→ Exercise:
Transcribe the listing that follows in full, exactly, and drop its images.

→ Data extract:
· · · · ·
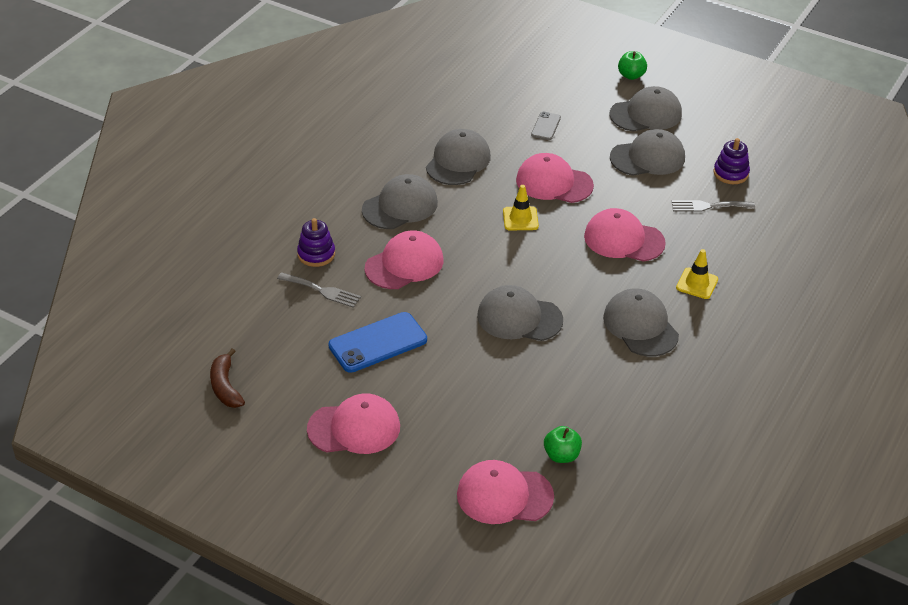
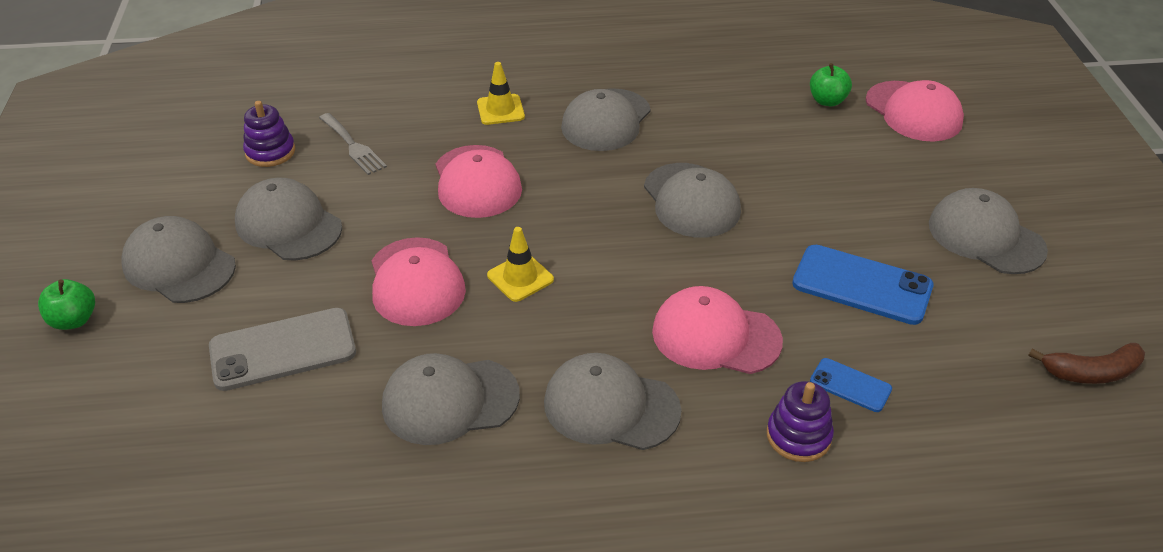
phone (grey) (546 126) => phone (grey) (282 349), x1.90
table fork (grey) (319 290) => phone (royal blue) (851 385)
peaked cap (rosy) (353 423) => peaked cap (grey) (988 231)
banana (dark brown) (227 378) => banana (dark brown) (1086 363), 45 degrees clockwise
· · · · ·
→ Solution:
phone (grey) (546 126) => phone (grey) (282 349), x1.90
table fork (grey) (319 290) => phone (royal blue) (851 385)
peaked cap (rosy) (353 423) => peaked cap (grey) (988 231)
banana (dark brown) (227 378) => banana (dark brown) (1086 363), 45 degrees clockwise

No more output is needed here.